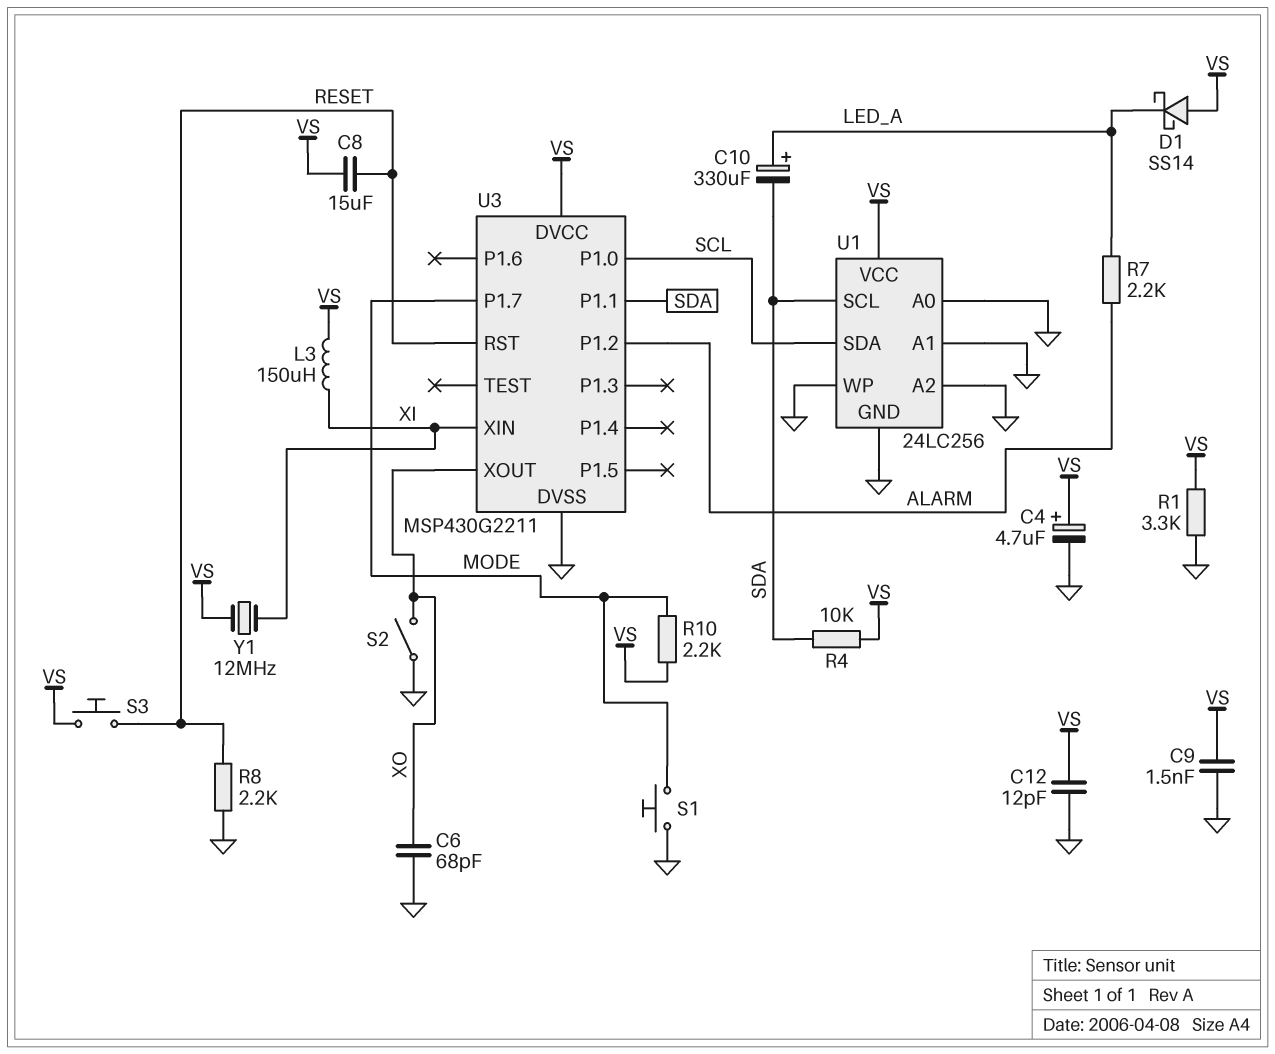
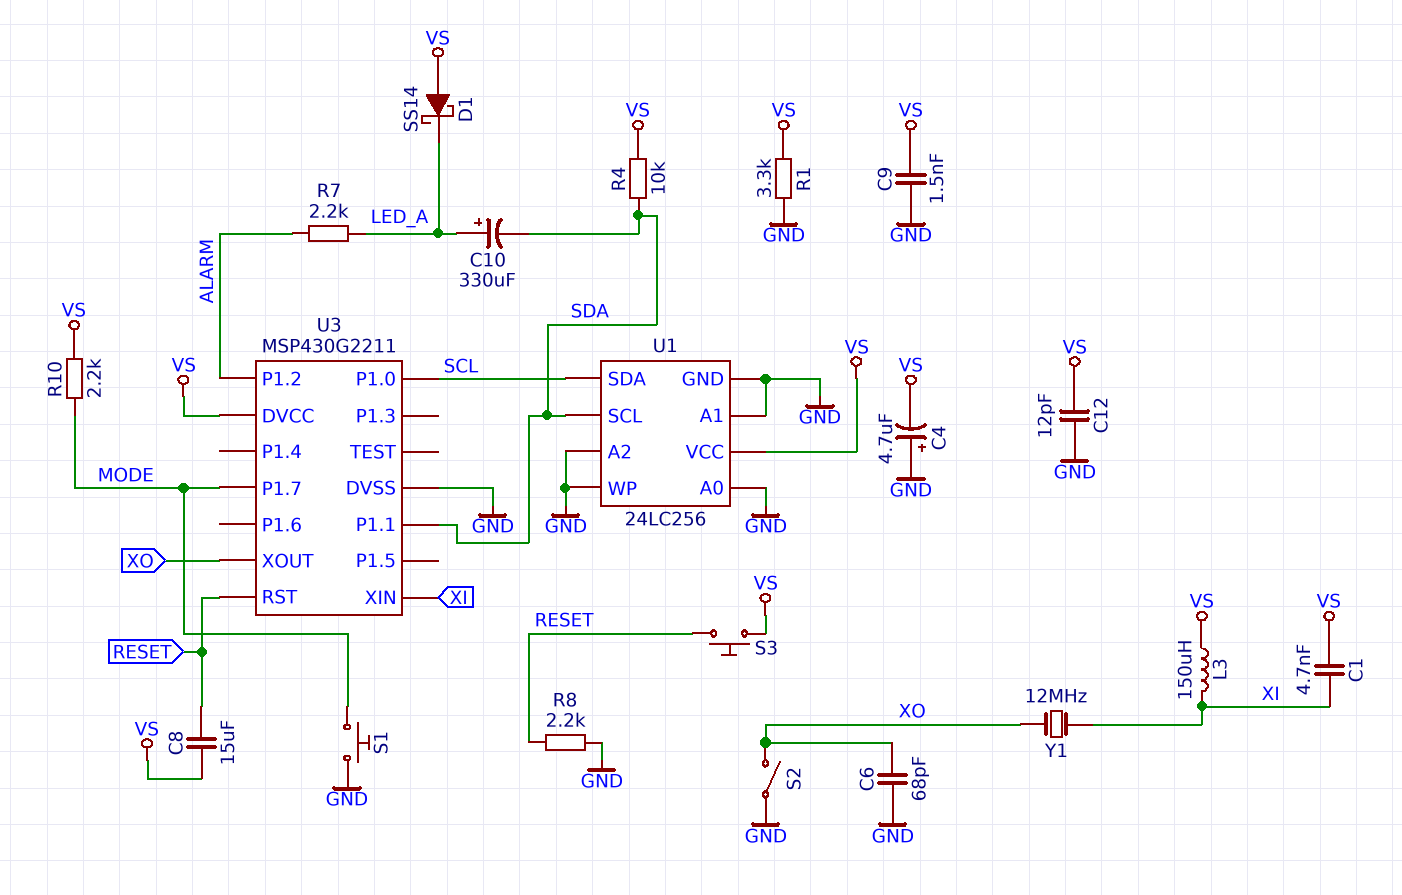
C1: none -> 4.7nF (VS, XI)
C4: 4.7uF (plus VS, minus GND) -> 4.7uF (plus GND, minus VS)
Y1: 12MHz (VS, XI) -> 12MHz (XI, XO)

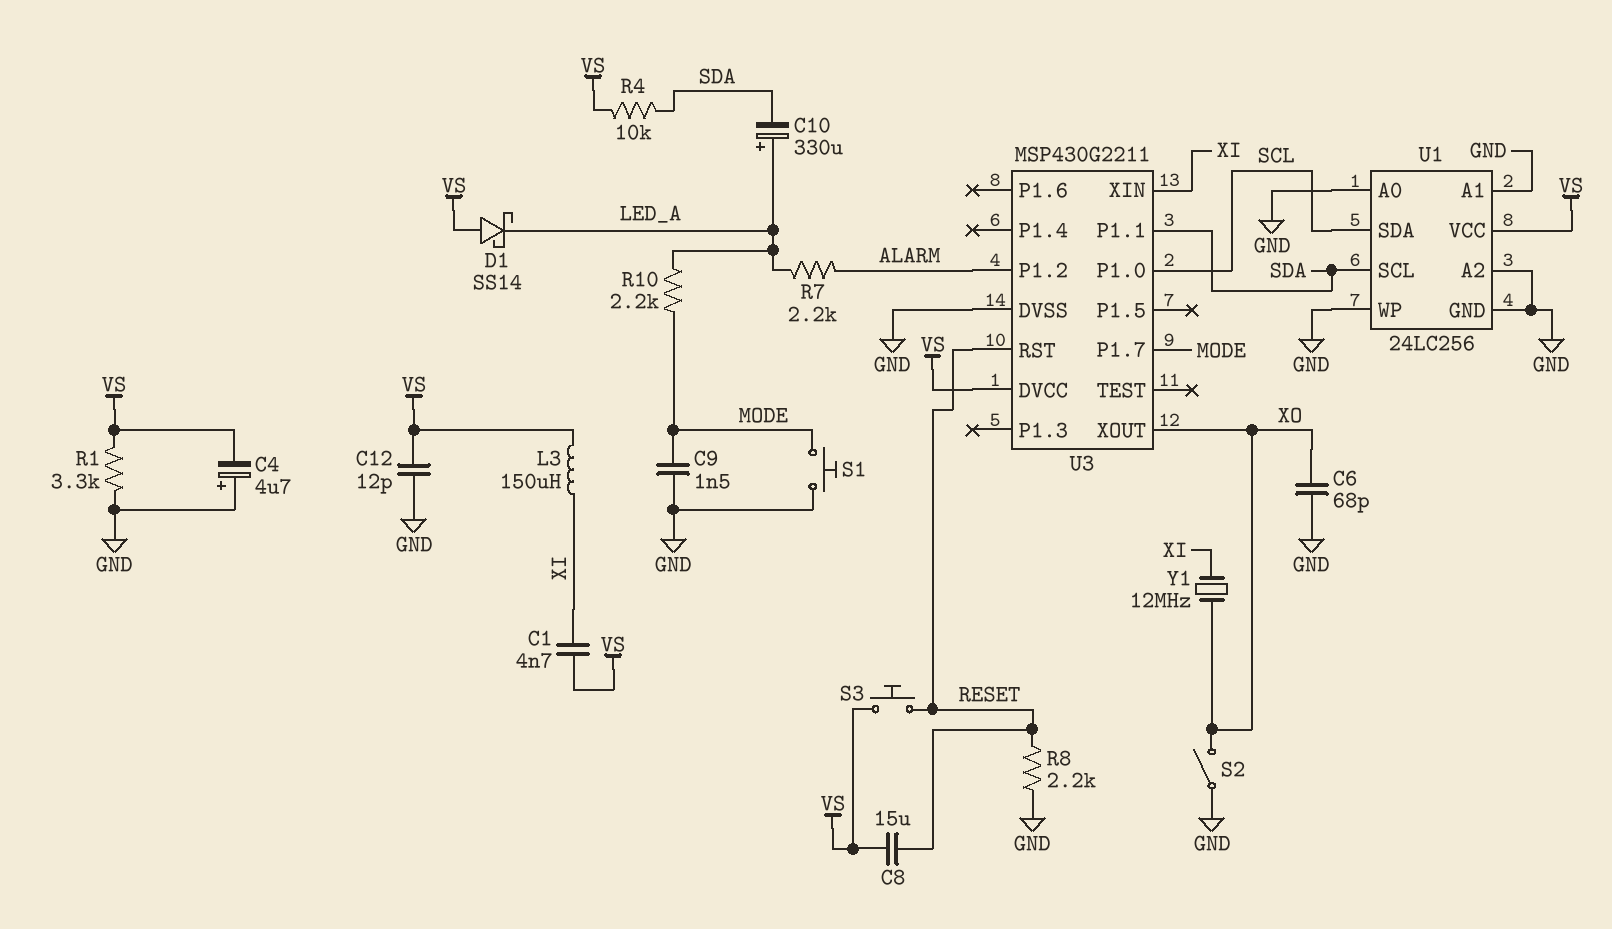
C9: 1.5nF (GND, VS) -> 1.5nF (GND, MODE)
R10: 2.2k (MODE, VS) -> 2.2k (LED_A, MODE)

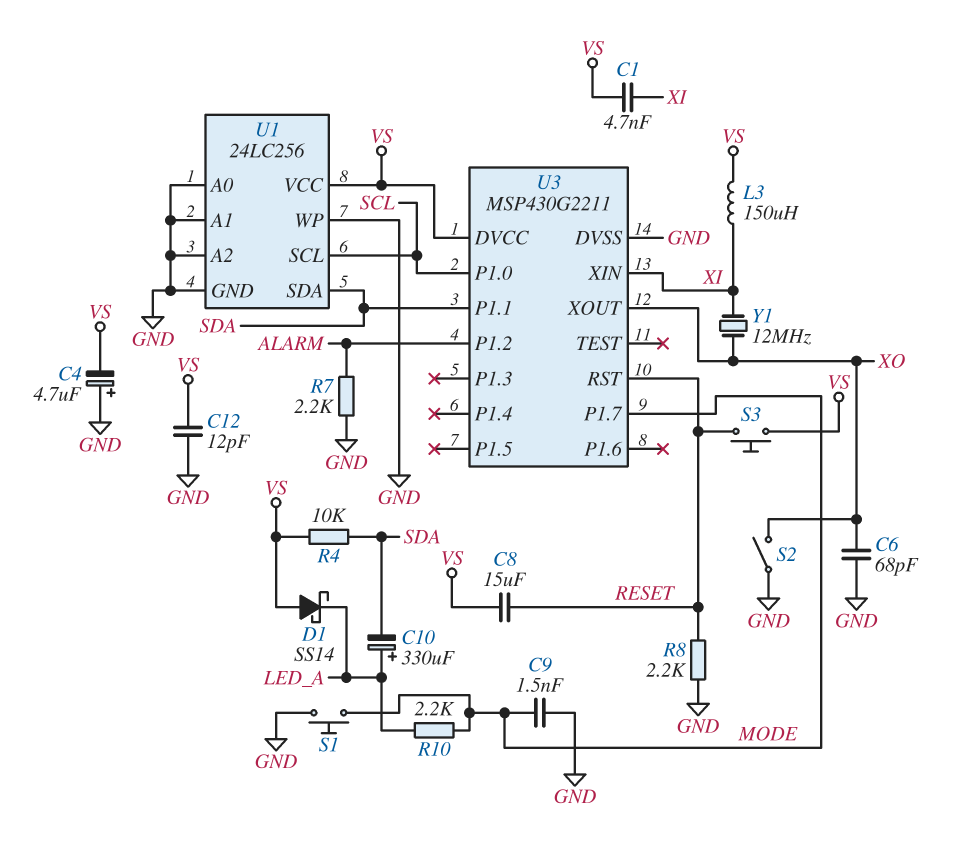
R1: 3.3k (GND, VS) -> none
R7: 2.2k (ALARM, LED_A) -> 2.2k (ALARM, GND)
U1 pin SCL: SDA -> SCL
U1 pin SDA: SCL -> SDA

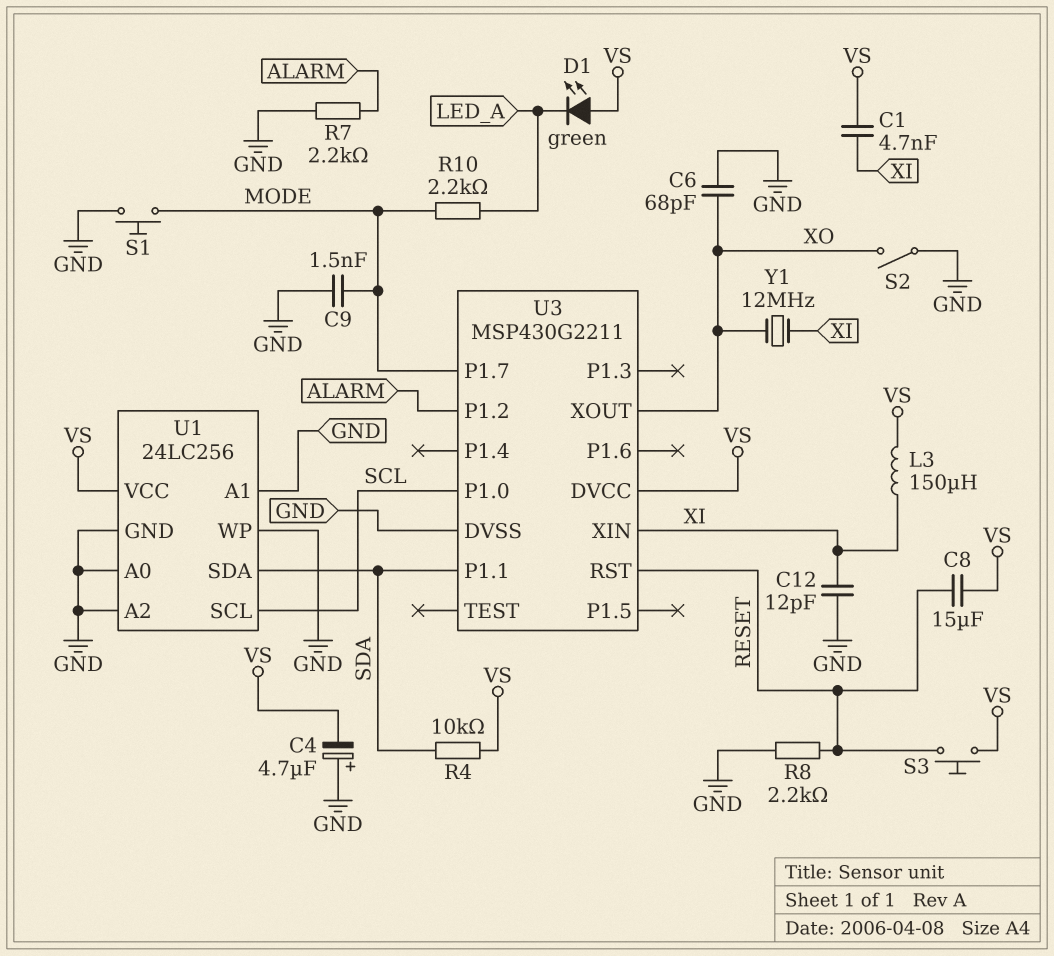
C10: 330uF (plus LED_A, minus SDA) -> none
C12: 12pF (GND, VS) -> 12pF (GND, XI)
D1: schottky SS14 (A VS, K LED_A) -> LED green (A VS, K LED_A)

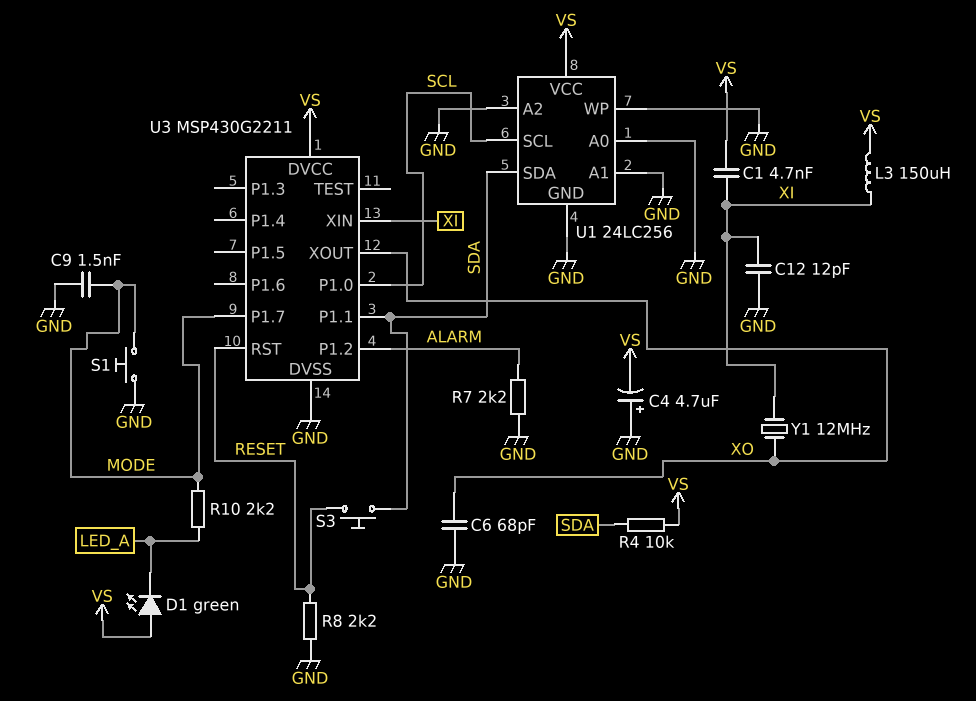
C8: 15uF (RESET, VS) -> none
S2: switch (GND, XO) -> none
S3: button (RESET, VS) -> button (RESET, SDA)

Task description> Copy each line of the listing that holds the word "minus".

Written response>
C4: 4.7uF (plus VS, minus GND) -> 4.7uF (plus GND, minus VS)
C10: 330uF (plus LED_A, minus SDA) -> none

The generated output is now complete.